Problem:
With the images left out, print all of the records below exactly.

[Content revision data]
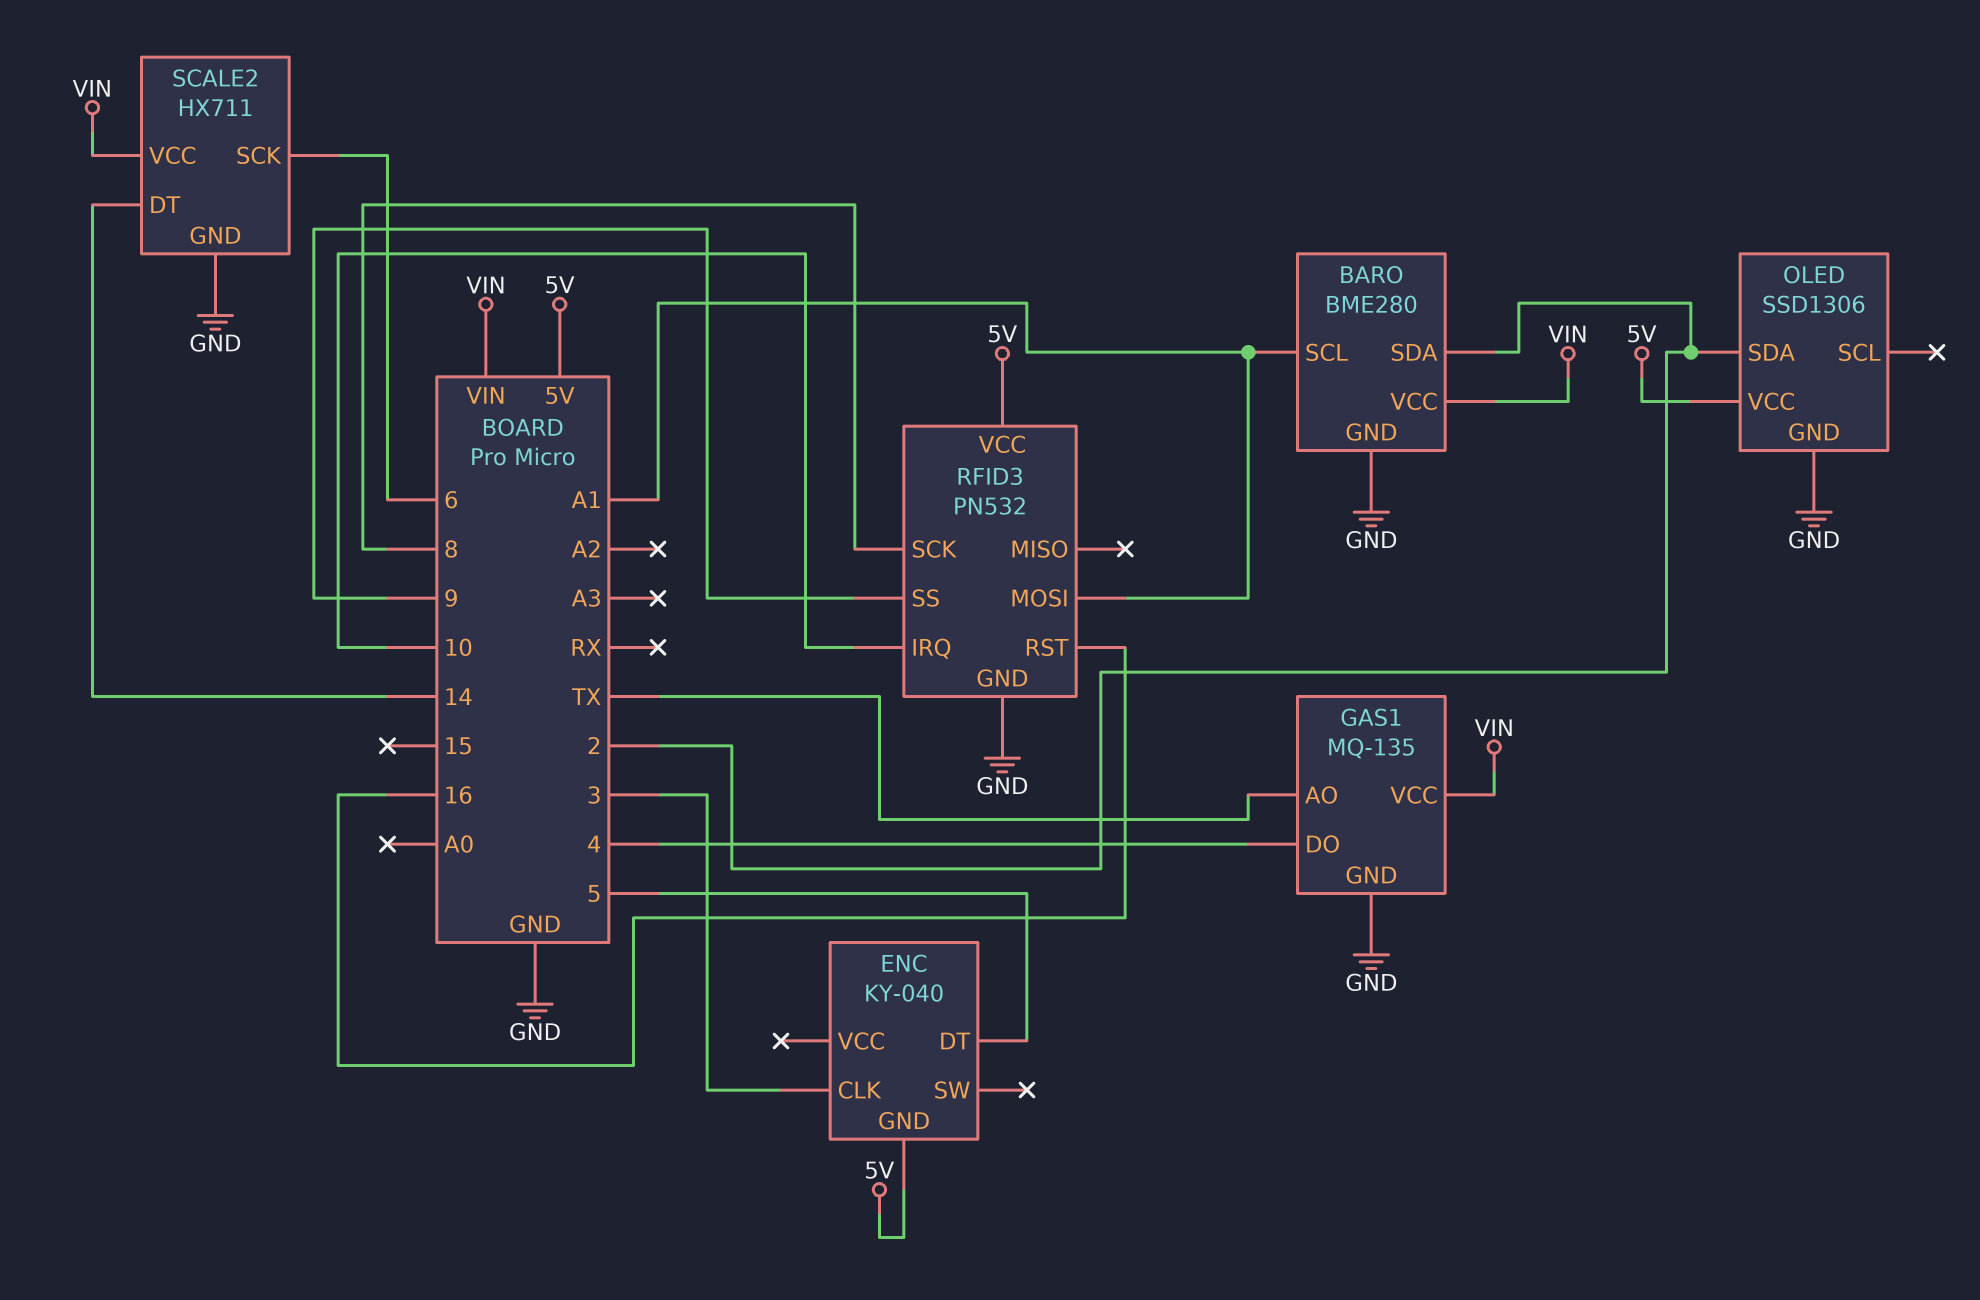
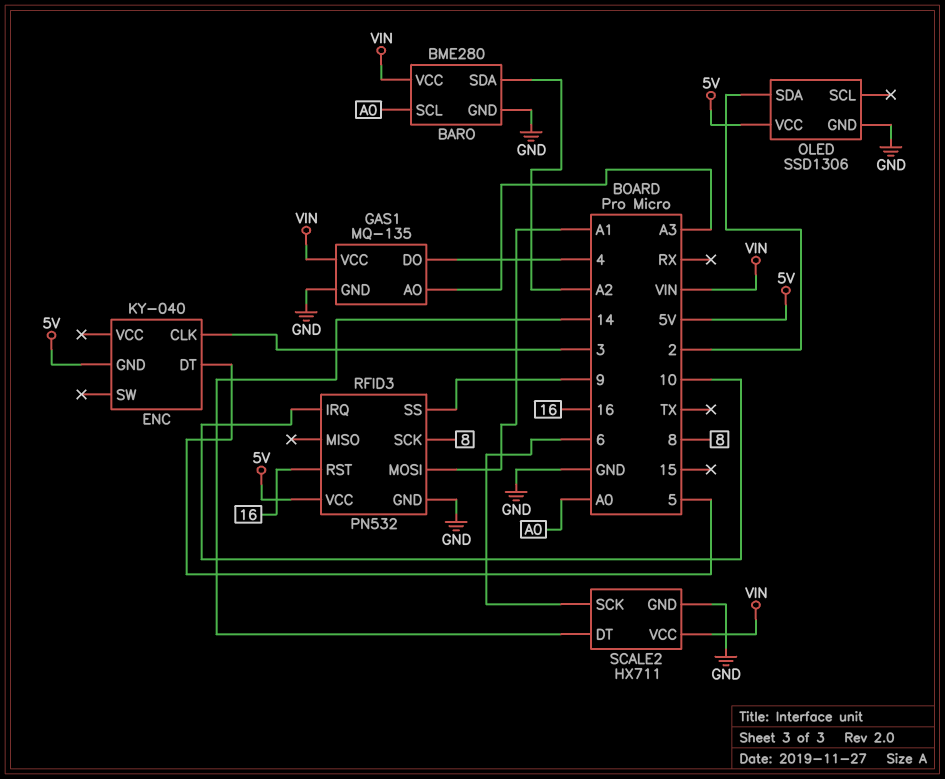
BARO pin SCL: A1 -> A0
BARO pin SDA: 2 -> A2
GAS1 pin AO: TX -> A3

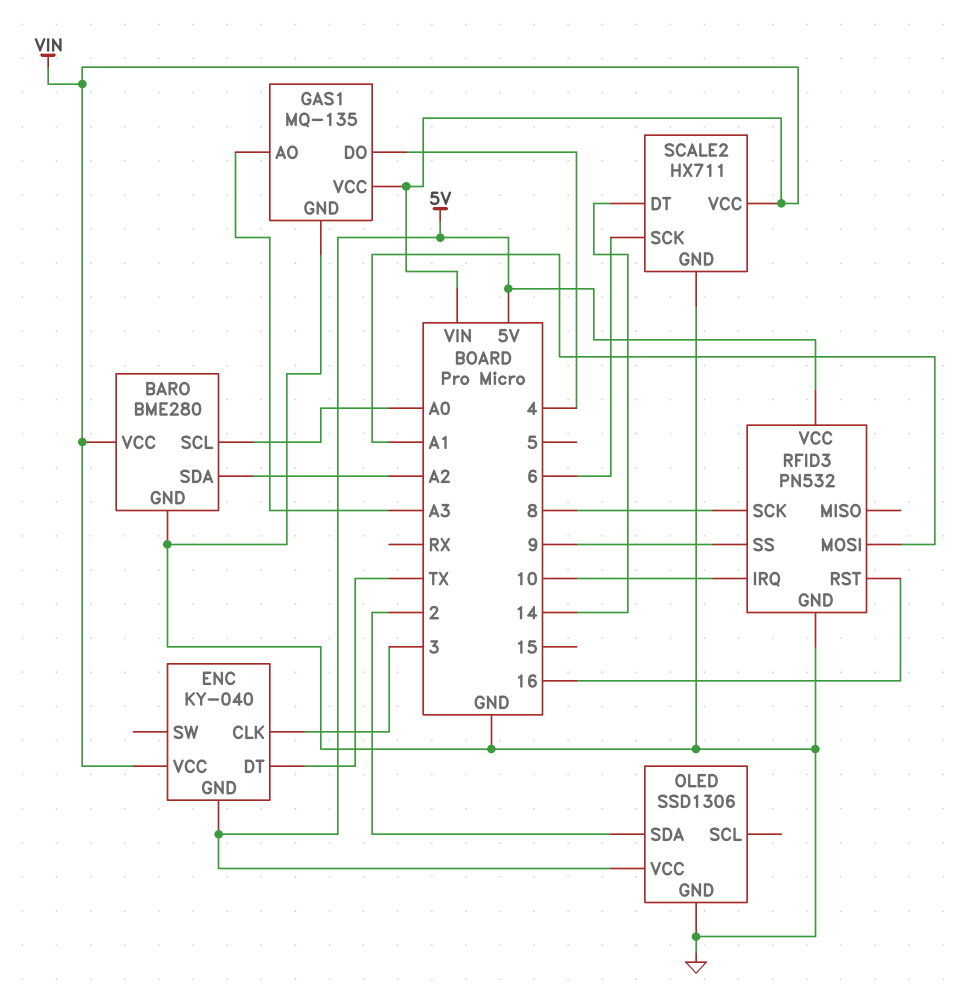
ENC pin DT: 5 -> TX
ENC pin VCC: none -> VIN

Exercise response:
BARO pin SCL: A1 -> A0
BARO pin SDA: 2 -> A2
GAS1 pin AO: TX -> A3

ENC pin DT: 5 -> TX
ENC pin VCC: none -> VIN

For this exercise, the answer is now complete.